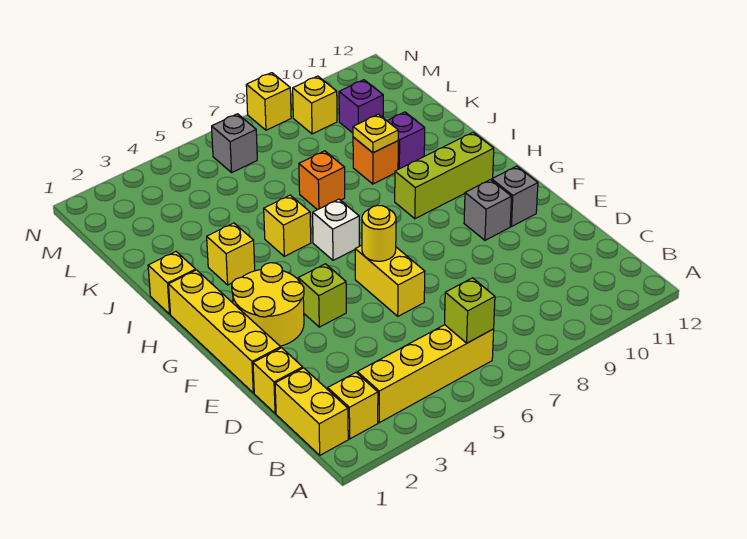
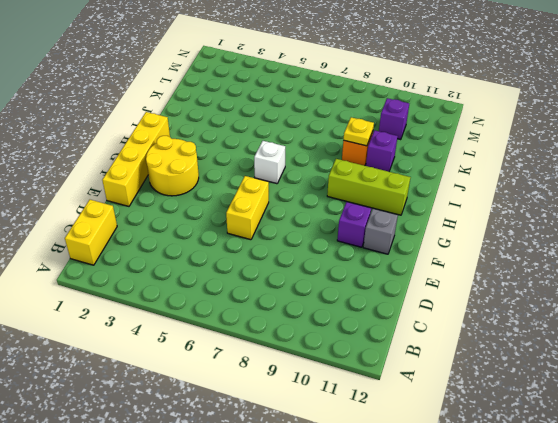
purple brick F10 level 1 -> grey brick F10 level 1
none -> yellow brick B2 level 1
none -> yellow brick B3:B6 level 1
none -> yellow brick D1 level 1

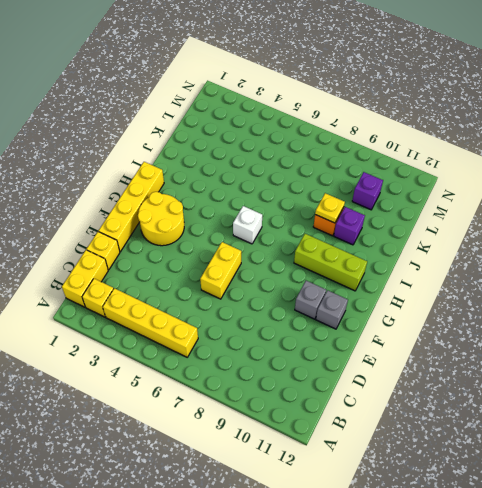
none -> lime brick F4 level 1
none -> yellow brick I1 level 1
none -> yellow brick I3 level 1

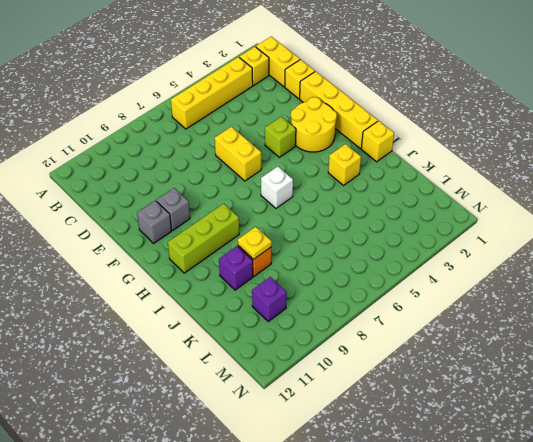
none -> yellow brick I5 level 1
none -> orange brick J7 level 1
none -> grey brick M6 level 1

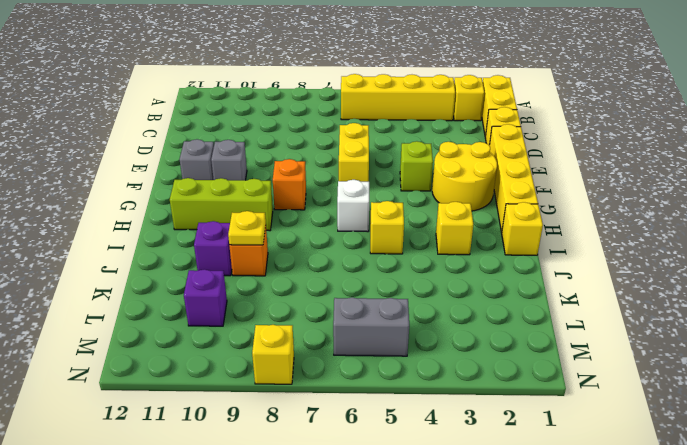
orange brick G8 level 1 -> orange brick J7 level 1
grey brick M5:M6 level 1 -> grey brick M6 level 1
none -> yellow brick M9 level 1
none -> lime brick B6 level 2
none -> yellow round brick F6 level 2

* * *

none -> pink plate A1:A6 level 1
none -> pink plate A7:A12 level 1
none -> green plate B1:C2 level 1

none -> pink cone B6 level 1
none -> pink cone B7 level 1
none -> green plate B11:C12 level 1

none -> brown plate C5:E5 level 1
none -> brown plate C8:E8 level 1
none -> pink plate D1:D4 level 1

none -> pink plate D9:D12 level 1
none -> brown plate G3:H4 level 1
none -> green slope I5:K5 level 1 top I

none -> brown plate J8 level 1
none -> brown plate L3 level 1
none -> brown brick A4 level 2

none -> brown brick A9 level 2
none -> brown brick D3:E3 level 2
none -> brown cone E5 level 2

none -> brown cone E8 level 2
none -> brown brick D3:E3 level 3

## Action item
Please reproduce the lines from the line with "none -> brown cone E8 level 2" to the line with "none -> brown brick D3:E3 level 3", both ends included, exactly as they appear above.

## Result of the exercise
none -> brown cone E8 level 2
none -> brown brick D3:E3 level 3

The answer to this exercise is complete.